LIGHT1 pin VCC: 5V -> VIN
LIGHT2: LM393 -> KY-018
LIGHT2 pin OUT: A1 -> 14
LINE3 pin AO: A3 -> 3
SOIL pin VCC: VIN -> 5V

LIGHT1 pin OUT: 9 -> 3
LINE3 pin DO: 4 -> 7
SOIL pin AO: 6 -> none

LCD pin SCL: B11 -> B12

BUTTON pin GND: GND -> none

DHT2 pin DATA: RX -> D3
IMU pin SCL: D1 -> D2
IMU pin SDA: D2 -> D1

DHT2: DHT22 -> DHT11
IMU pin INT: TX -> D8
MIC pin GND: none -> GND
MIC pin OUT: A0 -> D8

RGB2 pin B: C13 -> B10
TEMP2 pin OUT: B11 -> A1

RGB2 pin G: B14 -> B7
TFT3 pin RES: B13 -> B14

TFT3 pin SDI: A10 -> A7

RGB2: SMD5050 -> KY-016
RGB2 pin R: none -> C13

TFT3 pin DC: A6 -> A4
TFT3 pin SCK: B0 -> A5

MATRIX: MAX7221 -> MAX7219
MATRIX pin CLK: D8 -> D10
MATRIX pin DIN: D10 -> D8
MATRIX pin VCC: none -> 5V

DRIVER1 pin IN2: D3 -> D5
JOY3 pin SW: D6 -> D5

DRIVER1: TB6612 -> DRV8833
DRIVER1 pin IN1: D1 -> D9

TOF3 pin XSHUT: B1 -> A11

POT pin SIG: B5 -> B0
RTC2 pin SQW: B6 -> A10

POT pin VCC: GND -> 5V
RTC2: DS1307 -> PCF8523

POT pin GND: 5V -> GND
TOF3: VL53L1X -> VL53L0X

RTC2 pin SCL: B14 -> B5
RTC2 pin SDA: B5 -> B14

● ● ● ●

EXERCISE REQUIREMENTS
Only these lines should appear in the reply: the one containing "TOF3: VL53L1X -> VL53L0X", the last line of the data, and all lines between them, each copied exactly.

RESPONSE TO THIS EXERCISE
TOF3: VL53L1X -> VL53L0X

RTC2 pin SCL: B14 -> B5
RTC2 pin SDA: B5 -> B14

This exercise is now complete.